* **Task directions**: Exactly reproduce the lines beginning with the line that includes "side table: (399, 206) -> (361, 455), moved" and ending with the last line of the data.

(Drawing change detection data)
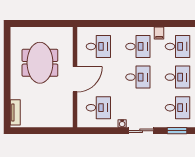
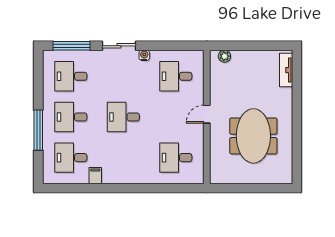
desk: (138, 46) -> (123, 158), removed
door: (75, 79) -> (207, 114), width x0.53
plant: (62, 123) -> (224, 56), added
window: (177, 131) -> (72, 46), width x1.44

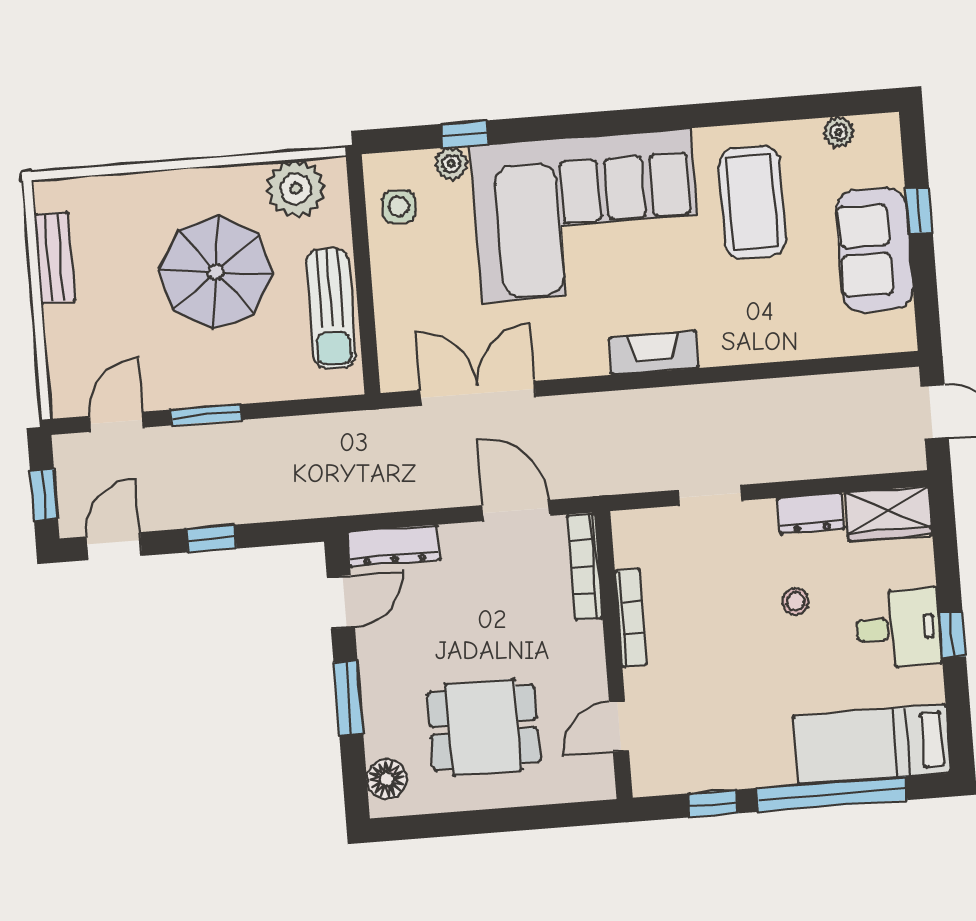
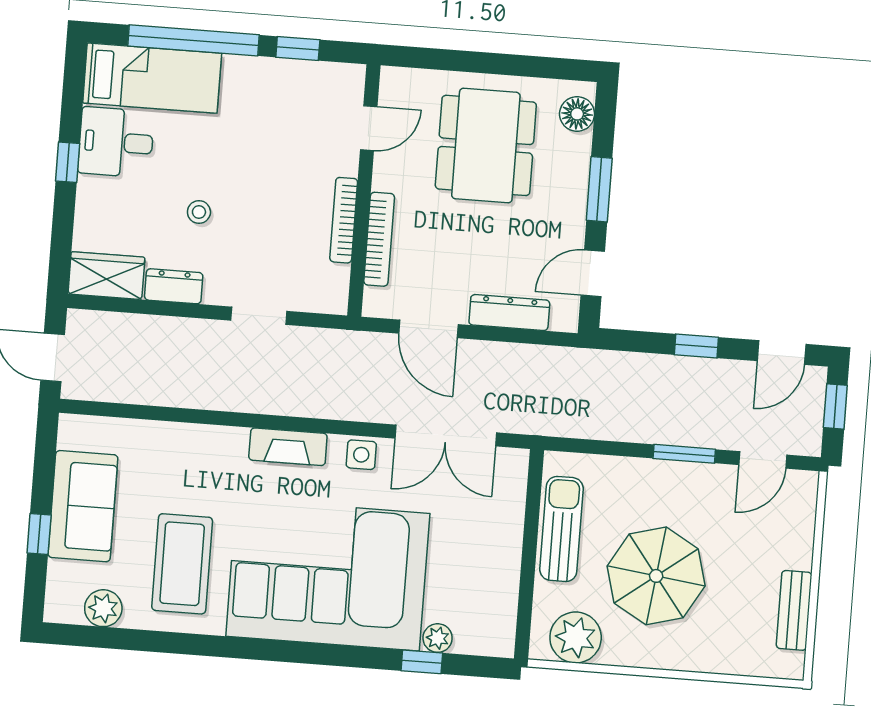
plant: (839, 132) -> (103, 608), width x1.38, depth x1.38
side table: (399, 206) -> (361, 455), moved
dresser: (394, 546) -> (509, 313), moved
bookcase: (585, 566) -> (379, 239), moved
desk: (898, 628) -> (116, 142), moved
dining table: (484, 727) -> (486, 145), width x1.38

* **Result for this exercise**:
side table: (399, 206) -> (361, 455), moved
dresser: (394, 546) -> (509, 313), moved
bookcase: (585, 566) -> (379, 239), moved
desk: (898, 628) -> (116, 142), moved
dining table: (484, 727) -> (486, 145), width x1.38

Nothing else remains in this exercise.